§ Materials provided

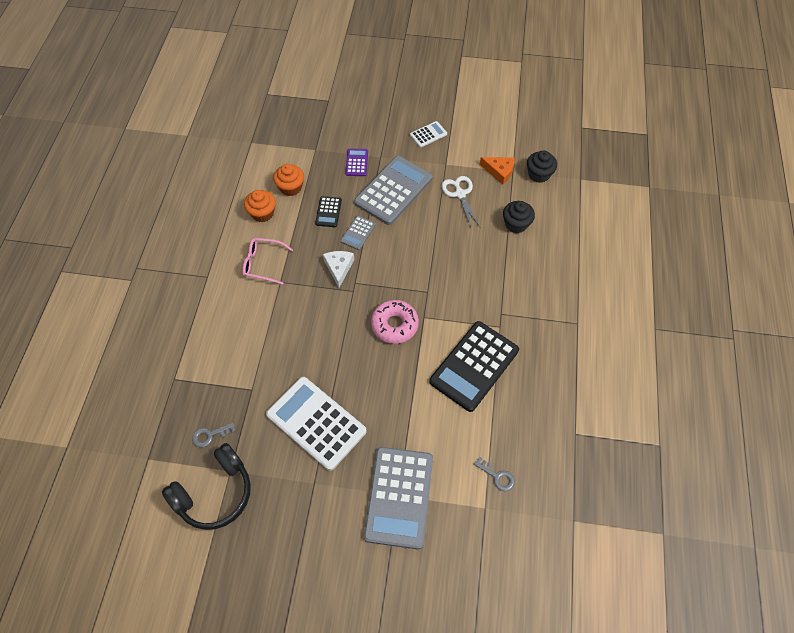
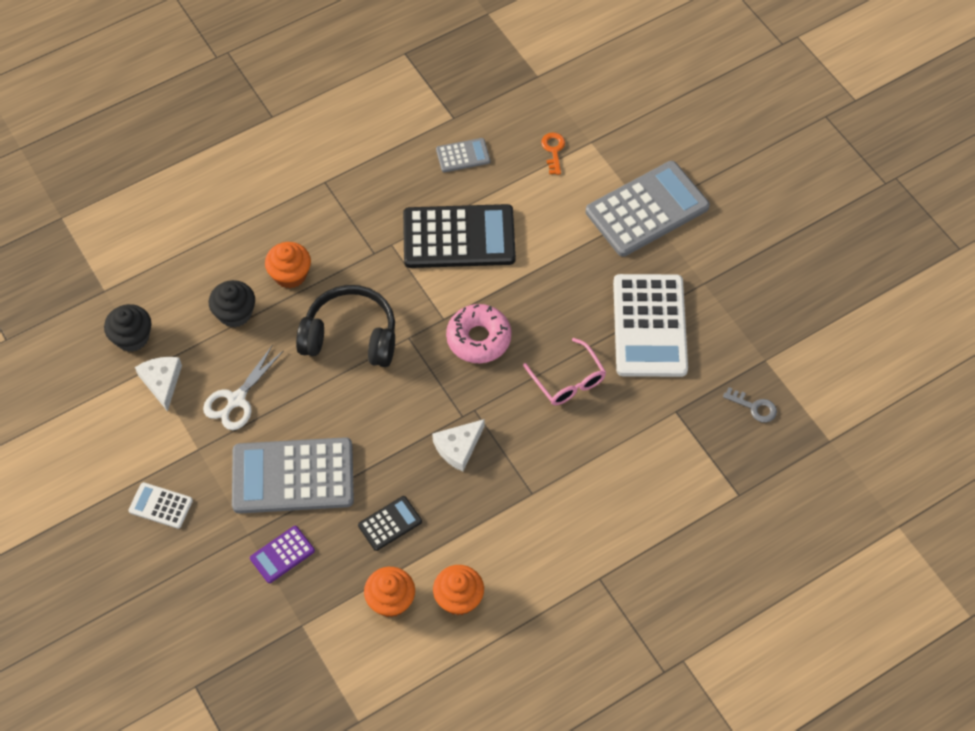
camera: 130 degrees left, 0 degrees up
(215, 493) = (795, 354): black headphones -> black headphones (350, 336)
(263, 263) = (526, 533): pink glasses -> pink glasses (568, 381)
(358, 233) = (392, 466): grey calculator -> grey calculator (463, 155)
(497, 476) = (553, 150): grey key -> orange key
(499, 171) = (162, 382): orange cheese -> white cheese
(521, 264) = (290, 274): none -> orange cupcake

§ Task requirements
From the line that contains "(263, 263) = (526, 533): pink" down to the last line of the listing above, repeat each line exactly, and include nothing else.

§ Output of the exercise
(263, 263) = (526, 533): pink glasses -> pink glasses (568, 381)
(358, 233) = (392, 466): grey calculator -> grey calculator (463, 155)
(497, 476) = (553, 150): grey key -> orange key
(499, 171) = (162, 382): orange cheese -> white cheese
(521, 264) = (290, 274): none -> orange cupcake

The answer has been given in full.